(Available data):

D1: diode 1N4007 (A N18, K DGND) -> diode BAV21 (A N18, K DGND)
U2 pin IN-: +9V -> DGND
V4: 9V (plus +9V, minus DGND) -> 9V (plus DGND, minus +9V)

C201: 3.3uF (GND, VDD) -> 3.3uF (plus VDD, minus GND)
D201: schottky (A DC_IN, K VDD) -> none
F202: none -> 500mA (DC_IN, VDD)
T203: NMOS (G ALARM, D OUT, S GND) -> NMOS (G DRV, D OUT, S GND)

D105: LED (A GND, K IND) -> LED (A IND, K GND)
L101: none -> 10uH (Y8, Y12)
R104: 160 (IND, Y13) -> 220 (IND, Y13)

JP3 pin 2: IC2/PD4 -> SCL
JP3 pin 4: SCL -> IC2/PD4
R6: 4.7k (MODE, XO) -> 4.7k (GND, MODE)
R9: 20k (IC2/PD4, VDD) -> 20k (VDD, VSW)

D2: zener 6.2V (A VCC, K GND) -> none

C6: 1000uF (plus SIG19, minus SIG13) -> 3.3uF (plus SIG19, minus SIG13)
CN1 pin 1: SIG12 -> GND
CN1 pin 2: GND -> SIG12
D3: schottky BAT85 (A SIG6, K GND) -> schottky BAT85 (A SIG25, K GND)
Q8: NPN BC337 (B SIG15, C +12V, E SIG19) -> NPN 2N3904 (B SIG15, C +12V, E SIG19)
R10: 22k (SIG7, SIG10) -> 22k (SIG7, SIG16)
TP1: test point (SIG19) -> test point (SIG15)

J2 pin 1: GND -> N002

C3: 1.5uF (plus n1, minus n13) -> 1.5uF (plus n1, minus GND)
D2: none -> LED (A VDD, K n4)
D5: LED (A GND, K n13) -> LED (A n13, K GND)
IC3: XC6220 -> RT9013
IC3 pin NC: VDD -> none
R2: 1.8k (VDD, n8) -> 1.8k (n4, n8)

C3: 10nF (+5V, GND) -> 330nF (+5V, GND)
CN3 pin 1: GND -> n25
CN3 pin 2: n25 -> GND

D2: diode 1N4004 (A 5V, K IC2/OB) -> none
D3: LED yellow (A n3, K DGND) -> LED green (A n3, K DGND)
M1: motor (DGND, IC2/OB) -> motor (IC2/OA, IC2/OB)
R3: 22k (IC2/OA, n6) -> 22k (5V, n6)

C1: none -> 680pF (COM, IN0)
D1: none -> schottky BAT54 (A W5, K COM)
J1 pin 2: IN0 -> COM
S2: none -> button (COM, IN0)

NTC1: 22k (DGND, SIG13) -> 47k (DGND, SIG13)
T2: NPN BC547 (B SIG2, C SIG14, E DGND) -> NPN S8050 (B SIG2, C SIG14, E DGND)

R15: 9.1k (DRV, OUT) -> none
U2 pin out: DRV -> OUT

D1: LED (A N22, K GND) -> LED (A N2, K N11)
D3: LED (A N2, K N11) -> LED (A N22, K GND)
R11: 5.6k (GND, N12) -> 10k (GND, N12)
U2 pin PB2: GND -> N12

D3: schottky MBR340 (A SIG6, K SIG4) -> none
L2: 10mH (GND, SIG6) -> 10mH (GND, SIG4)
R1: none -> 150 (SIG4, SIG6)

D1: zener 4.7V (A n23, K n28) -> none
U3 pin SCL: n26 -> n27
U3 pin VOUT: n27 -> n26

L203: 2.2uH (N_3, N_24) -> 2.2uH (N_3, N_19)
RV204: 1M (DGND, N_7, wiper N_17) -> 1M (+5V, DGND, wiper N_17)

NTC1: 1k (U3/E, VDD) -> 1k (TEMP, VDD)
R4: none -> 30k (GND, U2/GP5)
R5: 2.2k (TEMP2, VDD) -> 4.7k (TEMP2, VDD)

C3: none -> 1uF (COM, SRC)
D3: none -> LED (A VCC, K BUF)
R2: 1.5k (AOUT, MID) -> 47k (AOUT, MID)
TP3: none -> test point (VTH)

(Problem details):
Give back exactly the lines that run from the line with "D3: none -> LED (A VCC, K BUF)" through the close of the material, counting both ends, and nothing more.

(Task result):
D3: none -> LED (A VCC, K BUF)
R2: 1.5k (AOUT, MID) -> 47k (AOUT, MID)
TP3: none -> test point (VTH)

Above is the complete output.